(Object change descriptions)
##############################
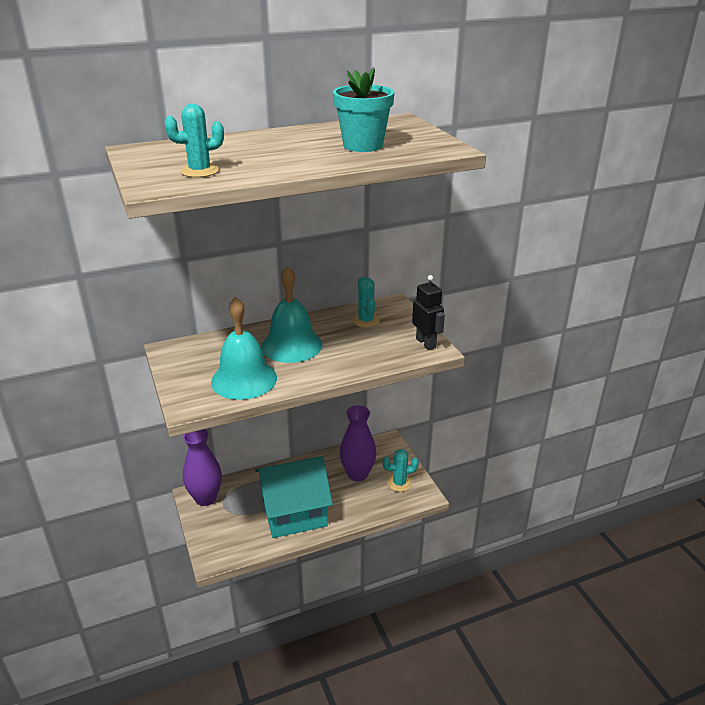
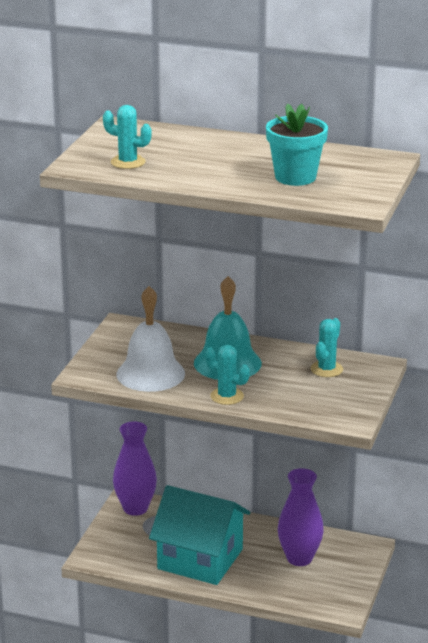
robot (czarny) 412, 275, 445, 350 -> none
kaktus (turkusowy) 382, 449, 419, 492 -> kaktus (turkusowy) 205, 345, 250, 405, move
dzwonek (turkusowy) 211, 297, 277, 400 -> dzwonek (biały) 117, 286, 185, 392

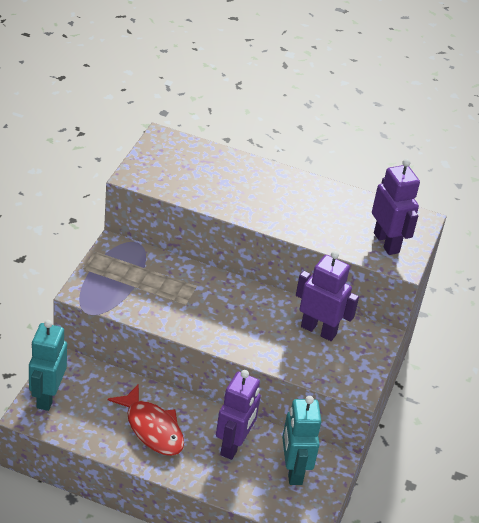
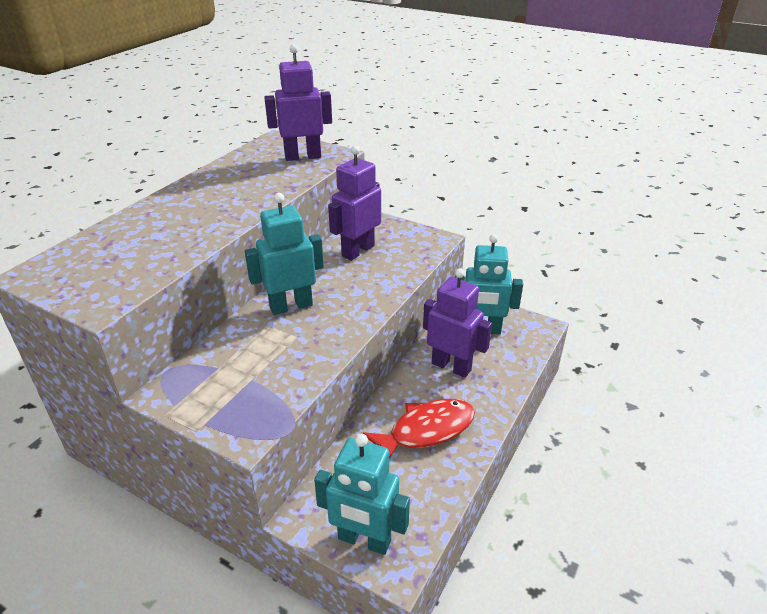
none -> robot (turkusowy) 245, 193, 324, 315

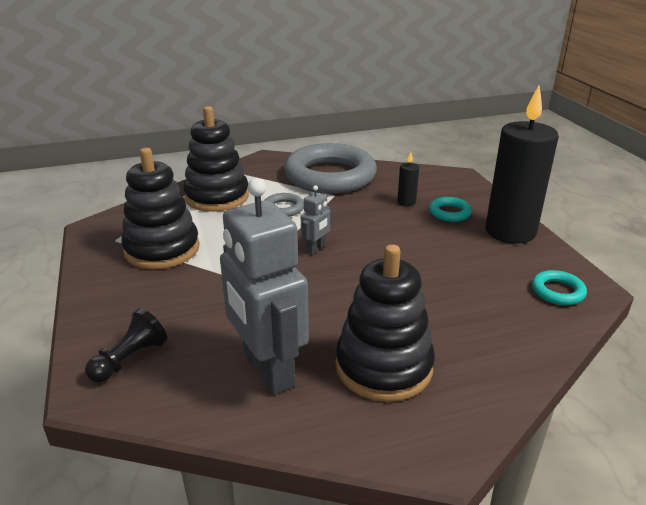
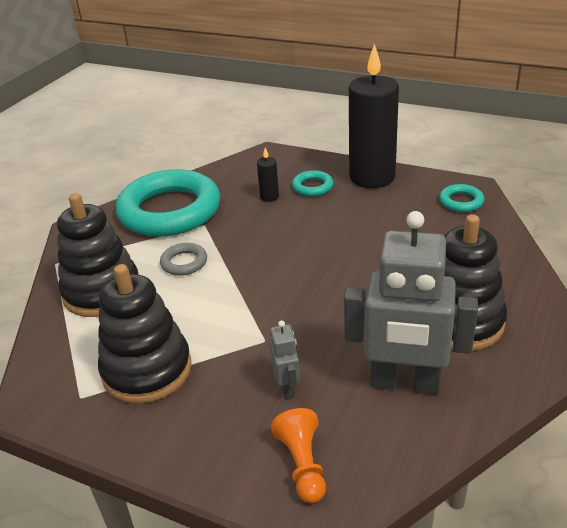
robot (szary) 301, 185, 331, 255 -> robot (szary) 270, 320, 300, 399, move
pionek (czarny) 85, 308, 167, 383 -> pionek (pomarańczowy) 271, 408, 326, 503
pierścień (szary) 284, 143, 377, 194 -> pierścień (turkusowy) 116, 169, 220, 237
##############################
(TASK DESCRIPTION) Return verbatim each line from the one that mentions "pionek (czarny) 85, 308, 167, 383" to the end of the entries, inclusive.

(TASK RESPONSE)
pionek (czarny) 85, 308, 167, 383 -> pionek (pomarańczowy) 271, 408, 326, 503
pierścień (szary) 284, 143, 377, 194 -> pierścień (turkusowy) 116, 169, 220, 237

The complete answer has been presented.